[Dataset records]
····················

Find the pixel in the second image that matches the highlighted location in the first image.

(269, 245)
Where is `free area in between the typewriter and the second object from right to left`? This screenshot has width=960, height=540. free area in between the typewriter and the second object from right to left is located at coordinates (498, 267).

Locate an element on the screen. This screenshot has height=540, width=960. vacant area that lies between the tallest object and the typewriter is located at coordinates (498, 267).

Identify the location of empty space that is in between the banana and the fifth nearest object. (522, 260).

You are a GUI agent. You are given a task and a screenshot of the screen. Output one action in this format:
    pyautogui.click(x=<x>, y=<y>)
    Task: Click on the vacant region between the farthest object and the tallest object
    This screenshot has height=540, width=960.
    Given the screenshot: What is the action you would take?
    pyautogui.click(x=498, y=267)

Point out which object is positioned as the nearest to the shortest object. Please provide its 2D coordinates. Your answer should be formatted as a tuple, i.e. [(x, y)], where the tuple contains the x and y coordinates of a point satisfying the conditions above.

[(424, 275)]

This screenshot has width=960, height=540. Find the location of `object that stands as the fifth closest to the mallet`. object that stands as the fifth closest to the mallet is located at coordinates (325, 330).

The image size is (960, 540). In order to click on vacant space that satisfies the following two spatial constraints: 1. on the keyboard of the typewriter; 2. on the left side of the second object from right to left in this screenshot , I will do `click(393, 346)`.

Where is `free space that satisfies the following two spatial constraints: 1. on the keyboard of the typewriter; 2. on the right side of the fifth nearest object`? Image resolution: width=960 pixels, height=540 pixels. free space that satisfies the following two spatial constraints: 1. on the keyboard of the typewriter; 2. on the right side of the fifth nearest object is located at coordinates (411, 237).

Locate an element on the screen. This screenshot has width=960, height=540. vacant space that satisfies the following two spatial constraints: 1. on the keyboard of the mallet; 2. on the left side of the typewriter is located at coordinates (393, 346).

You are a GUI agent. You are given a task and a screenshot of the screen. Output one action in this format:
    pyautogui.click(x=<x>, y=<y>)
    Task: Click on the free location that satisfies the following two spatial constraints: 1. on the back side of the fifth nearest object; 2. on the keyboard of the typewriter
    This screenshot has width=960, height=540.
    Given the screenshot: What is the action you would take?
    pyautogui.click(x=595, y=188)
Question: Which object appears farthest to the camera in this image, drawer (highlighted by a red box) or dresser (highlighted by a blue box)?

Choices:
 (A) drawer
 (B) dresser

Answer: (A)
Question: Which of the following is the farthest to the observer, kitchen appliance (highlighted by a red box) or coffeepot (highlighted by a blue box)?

····················

## [WHAT THE TASK REQUIRES]
Repeat the part of the records above that opens with the line containing "Point out which" and closes with the line containing "The image size", keeping every line unchanged.

## [ANSWER BELOW]
Point out which object is positioned as the nearest to the shortest object. Please provide its 2D coordinates. Your answer should be formatted as a tuple, i.e. [(x, y)], where the tuple contains the x and y coordinates of a point satisfying the conditions above.

[(424, 275)]

This screenshot has width=960, height=540. Find the location of `object that stands as the fifth closest to the mallet`. object that stands as the fifth closest to the mallet is located at coordinates (325, 330).

The image size is (960, 540). In order to click on vacant space that satisfies the following two spatial constraints: 1. on the keyboard of the typewriter; 2. on the left side of the second object from right to left in this screenshot , I will do `click(393, 346)`.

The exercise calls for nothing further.